**Exercise requirements:** Taking the records below, count the lines in which "purple" appears and supply only the count.

[Records from a data source]
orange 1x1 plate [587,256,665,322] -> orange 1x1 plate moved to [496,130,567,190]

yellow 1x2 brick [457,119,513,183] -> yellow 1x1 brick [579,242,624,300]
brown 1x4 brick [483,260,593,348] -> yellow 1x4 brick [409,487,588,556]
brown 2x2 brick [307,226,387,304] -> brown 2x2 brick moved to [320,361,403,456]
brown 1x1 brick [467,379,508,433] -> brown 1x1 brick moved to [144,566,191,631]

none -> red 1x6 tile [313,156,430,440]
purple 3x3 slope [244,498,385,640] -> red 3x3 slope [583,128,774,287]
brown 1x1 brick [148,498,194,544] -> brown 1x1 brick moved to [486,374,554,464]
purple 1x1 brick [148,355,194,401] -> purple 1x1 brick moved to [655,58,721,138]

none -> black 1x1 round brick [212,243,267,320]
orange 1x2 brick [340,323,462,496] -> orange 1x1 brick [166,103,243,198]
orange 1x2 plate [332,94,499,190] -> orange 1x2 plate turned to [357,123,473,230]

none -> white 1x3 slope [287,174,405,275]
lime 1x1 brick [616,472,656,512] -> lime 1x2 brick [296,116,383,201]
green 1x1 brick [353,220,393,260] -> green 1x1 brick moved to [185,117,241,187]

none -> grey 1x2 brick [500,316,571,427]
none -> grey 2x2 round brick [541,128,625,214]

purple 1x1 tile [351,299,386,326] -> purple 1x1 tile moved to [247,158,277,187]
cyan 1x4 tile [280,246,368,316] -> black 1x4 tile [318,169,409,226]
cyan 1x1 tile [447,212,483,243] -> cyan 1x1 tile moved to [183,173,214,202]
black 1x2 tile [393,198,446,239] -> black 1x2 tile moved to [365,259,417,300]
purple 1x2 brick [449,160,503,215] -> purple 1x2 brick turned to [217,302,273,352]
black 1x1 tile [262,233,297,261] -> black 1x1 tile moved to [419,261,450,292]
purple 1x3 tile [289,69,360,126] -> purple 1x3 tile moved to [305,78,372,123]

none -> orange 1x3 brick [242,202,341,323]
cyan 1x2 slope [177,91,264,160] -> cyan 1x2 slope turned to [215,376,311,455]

**Expected answer:** 5